**WHAT YOU HAVE TO DO**
The answer is the line containing "RELAY3 pin IN2: A0 -> 6" plus every line after it to the end of the material, retyped exactly and without the pictures.

**GIVEN DATA**
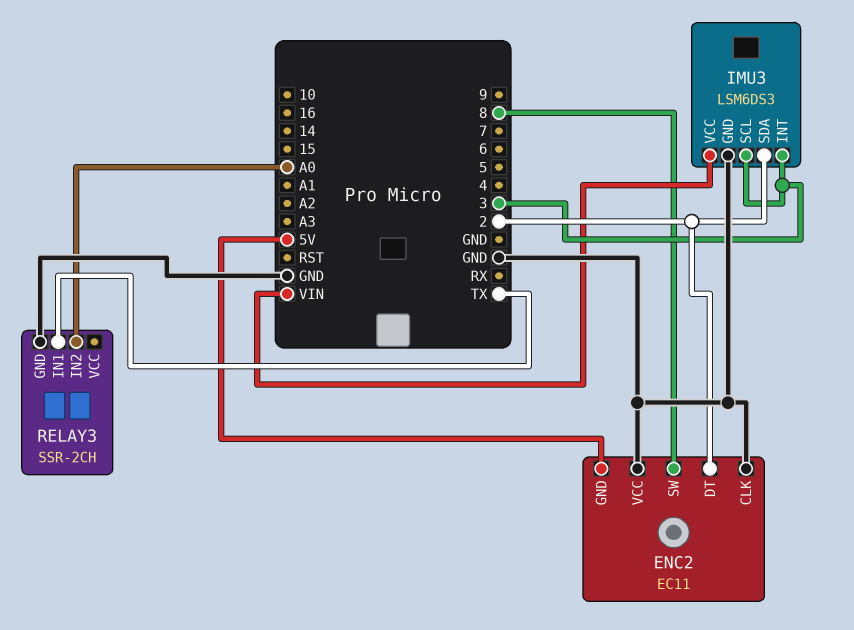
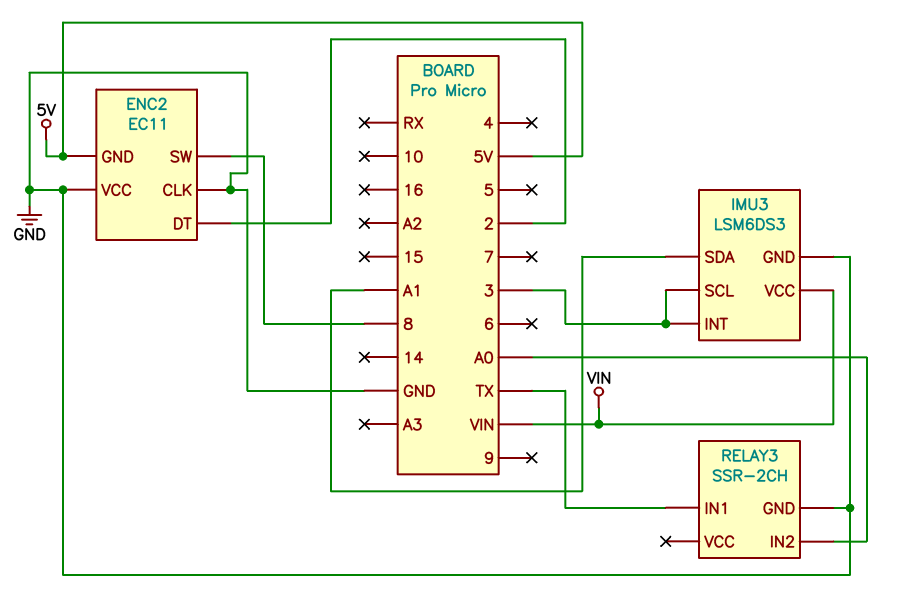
IMU3 pin SDA: 2 -> A1

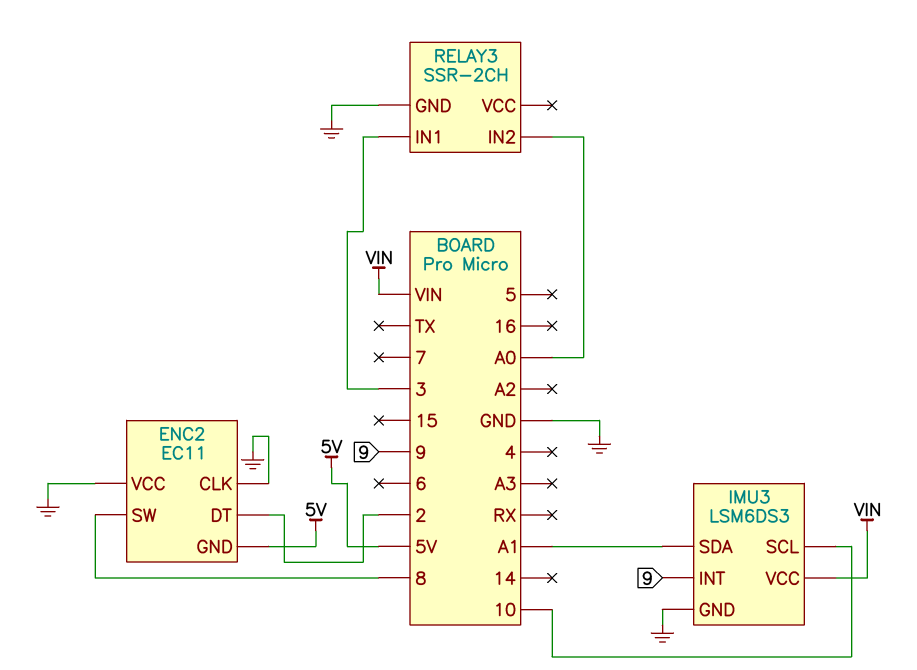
IMU3 pin INT: 3 -> 9
IMU3 pin SCL: 3 -> 10
RELAY3 pin IN1: TX -> 3

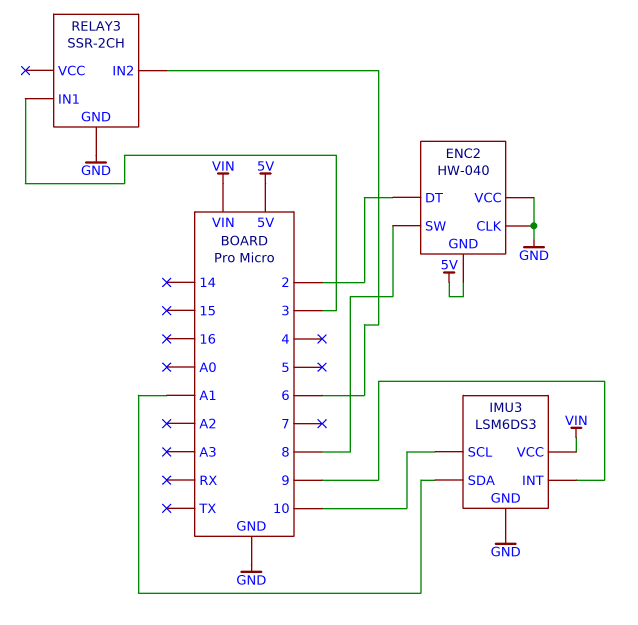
ENC2: EC11 -> HW-040
RELAY3 pin IN2: A0 -> 6

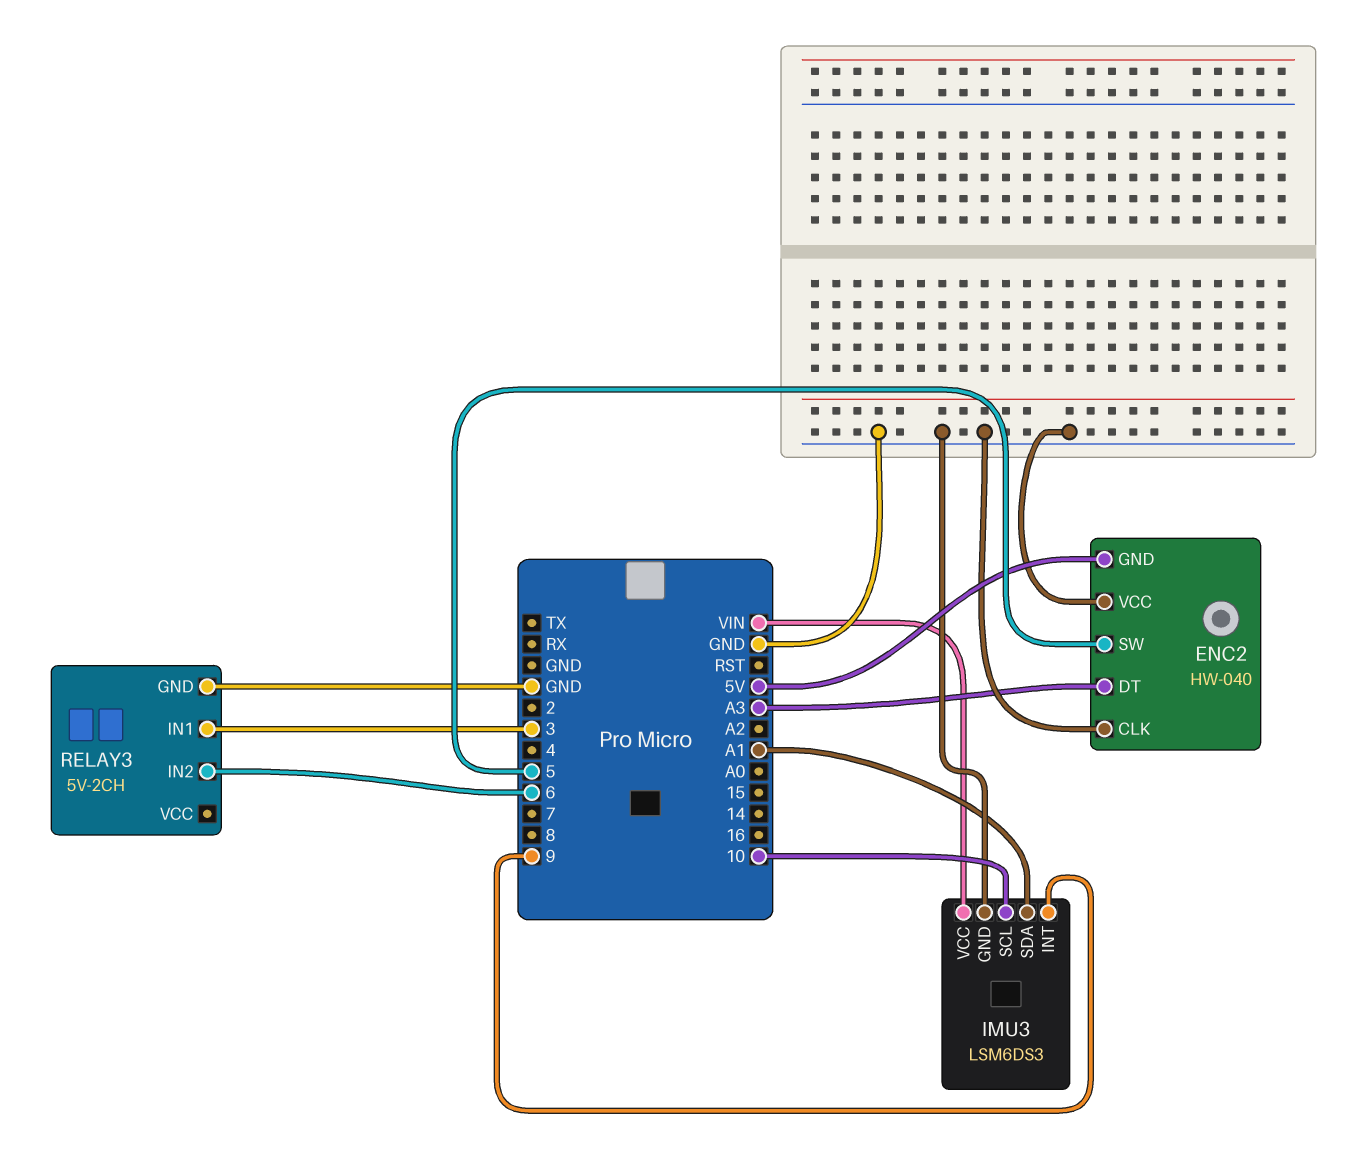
ENC2 pin DT: 2 -> A3
ENC2 pin SW: 8 -> 5
RELAY3: SSR-2CH -> 5V-2CH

**OUTPUT FOR THIS EXERCISE**
RELAY3 pin IN2: A0 -> 6

ENC2 pin DT: 2 -> A3
ENC2 pin SW: 8 -> 5
RELAY3: SSR-2CH -> 5V-2CH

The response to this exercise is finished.